─── Material for this exercise

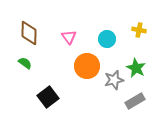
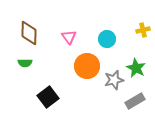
yellow cross: moved 4 px right; rotated 24 degrees counterclockwise
green semicircle: rotated 144 degrees clockwise
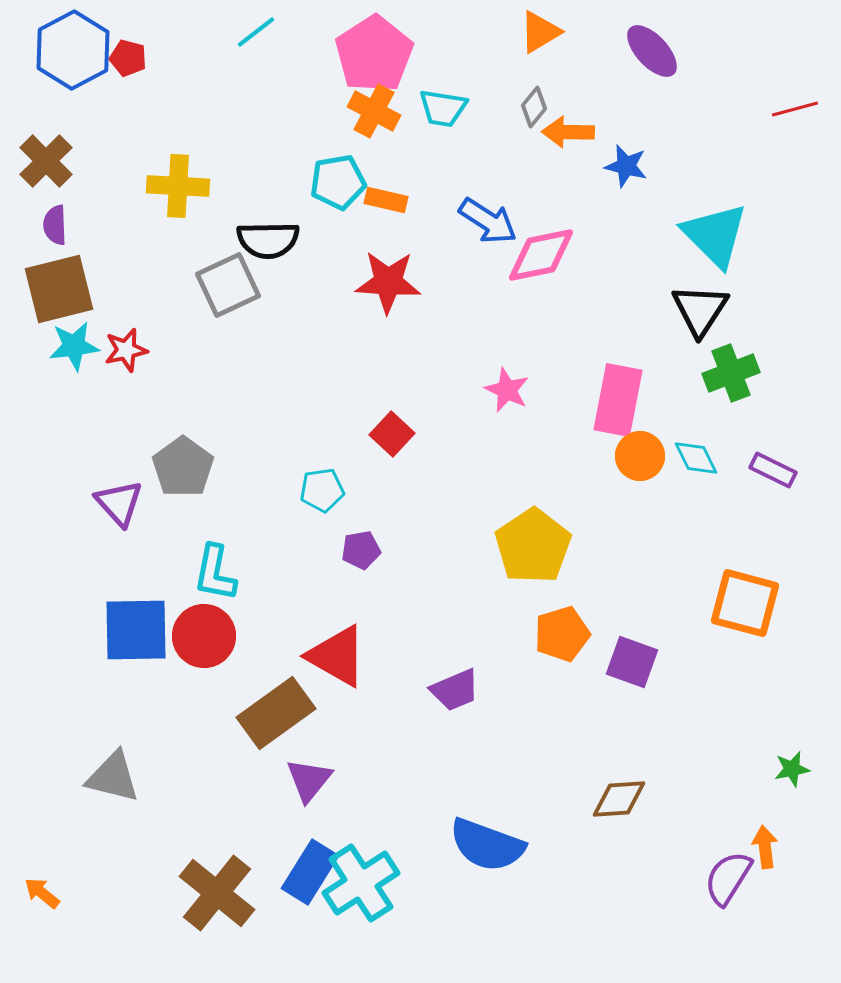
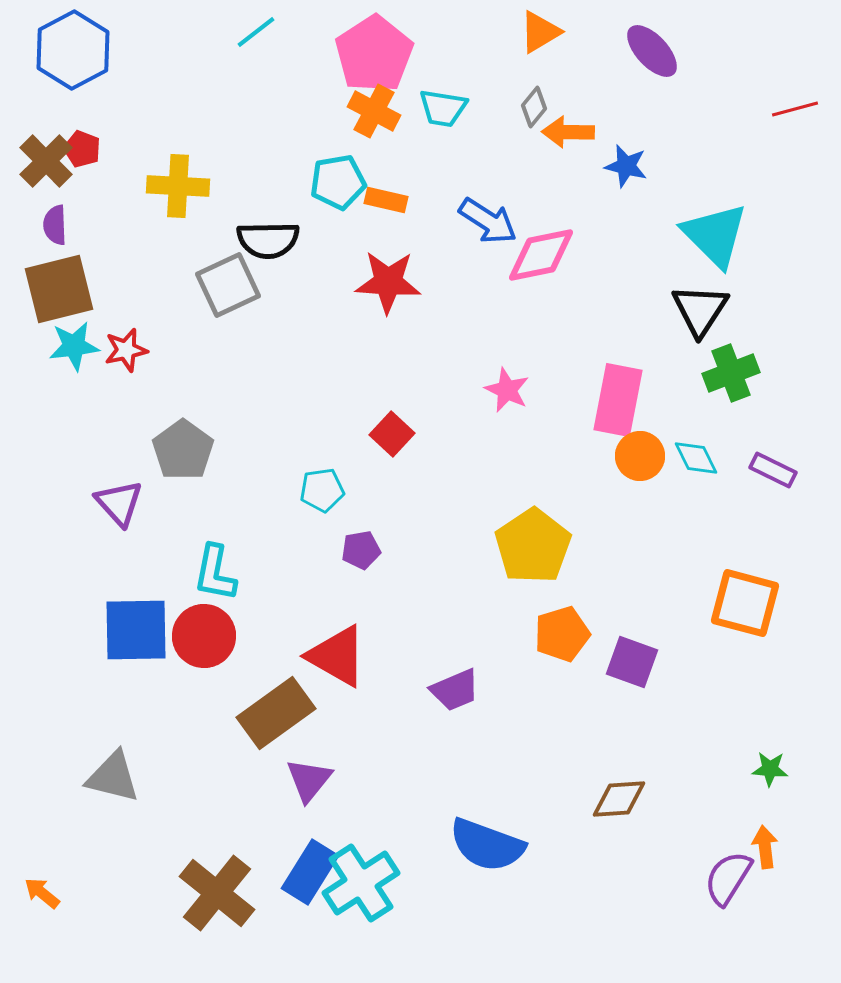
red pentagon at (128, 58): moved 46 px left, 91 px down; rotated 6 degrees clockwise
gray pentagon at (183, 467): moved 17 px up
green star at (792, 769): moved 22 px left; rotated 15 degrees clockwise
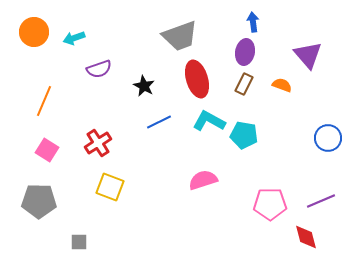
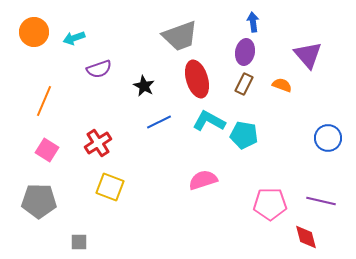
purple line: rotated 36 degrees clockwise
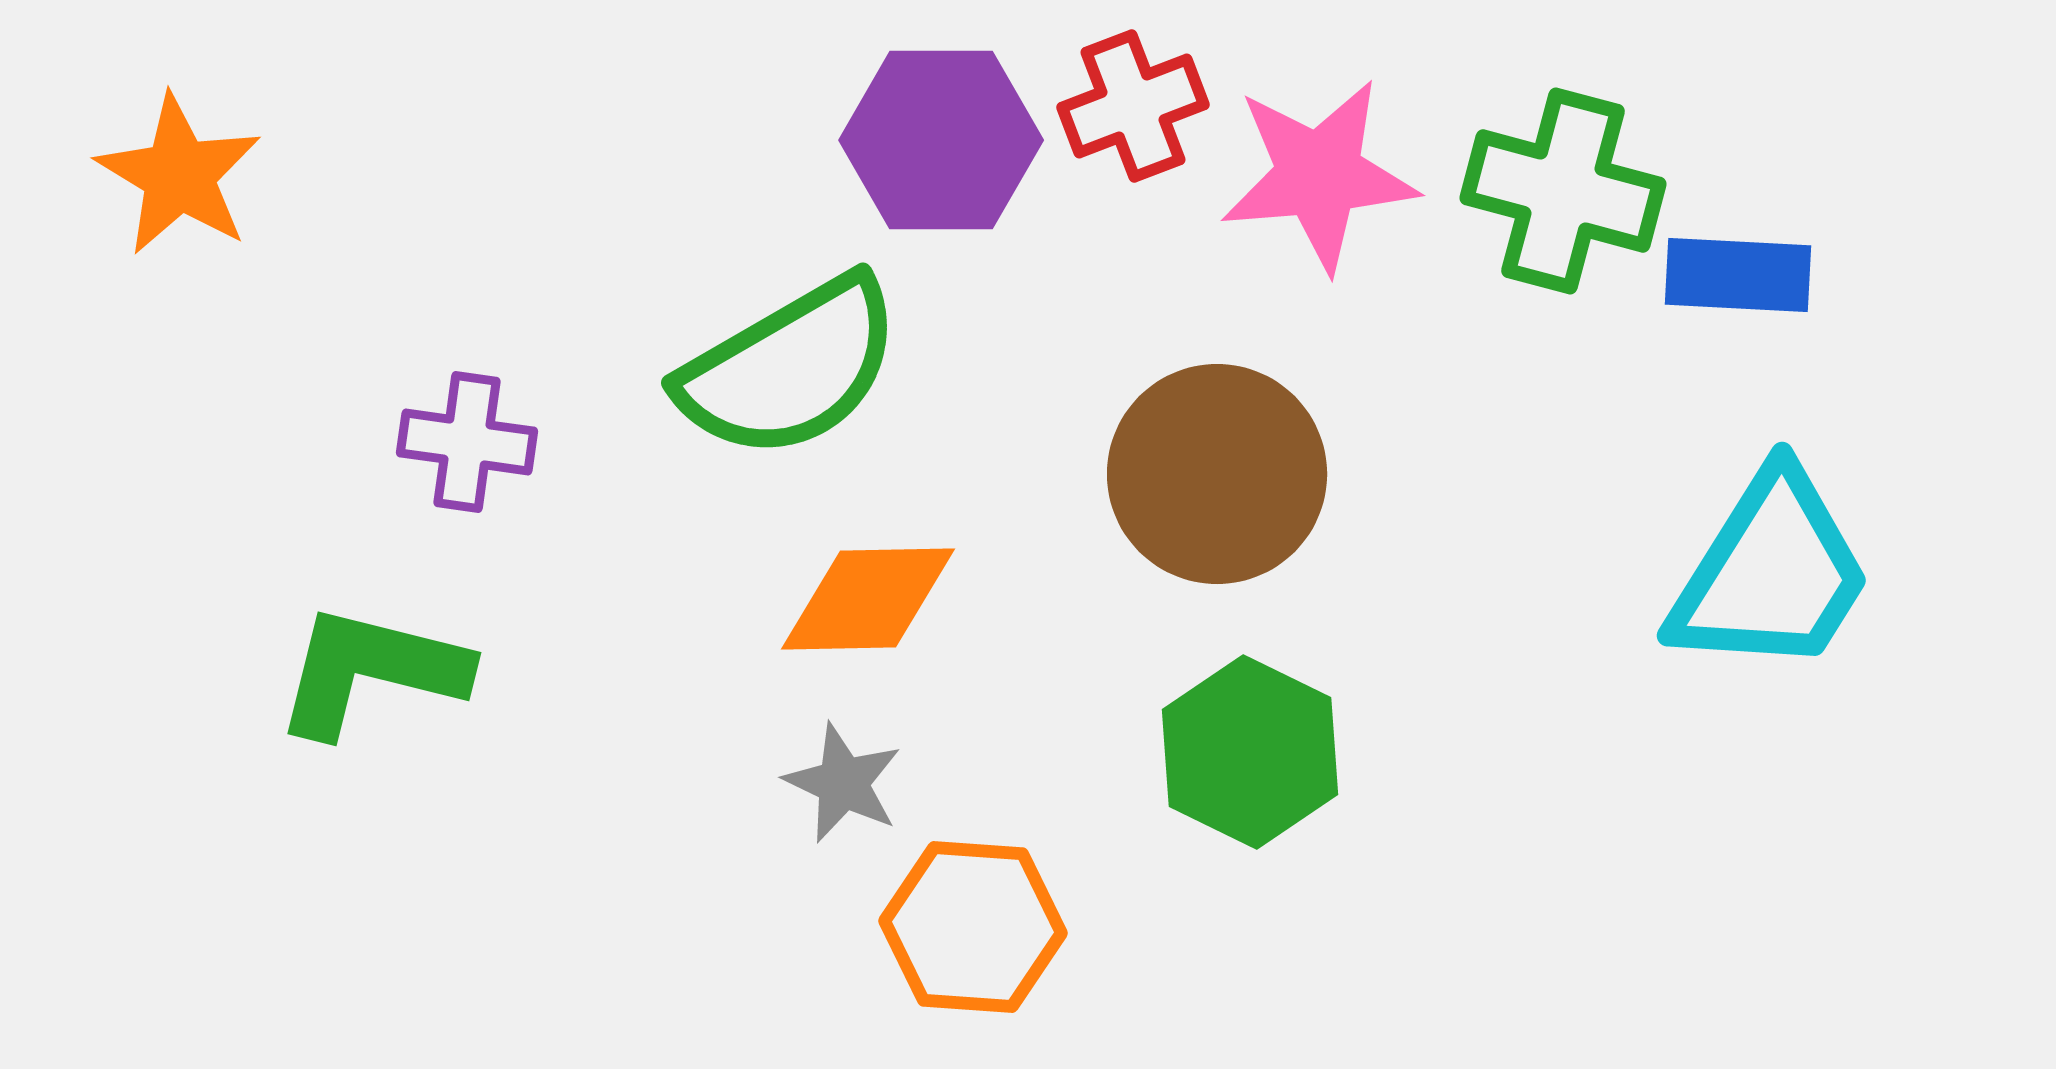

──────

## What is needed
From the line containing "gray pentagon at (183, 467): moved 17 px up" through the last line of the records above, reproduce every line exactly, leaving out the pictures.

## Response to the task
gray pentagon at (183, 467): moved 17 px up
green star at (792, 769): moved 22 px left; rotated 15 degrees clockwise
purple line: rotated 36 degrees clockwise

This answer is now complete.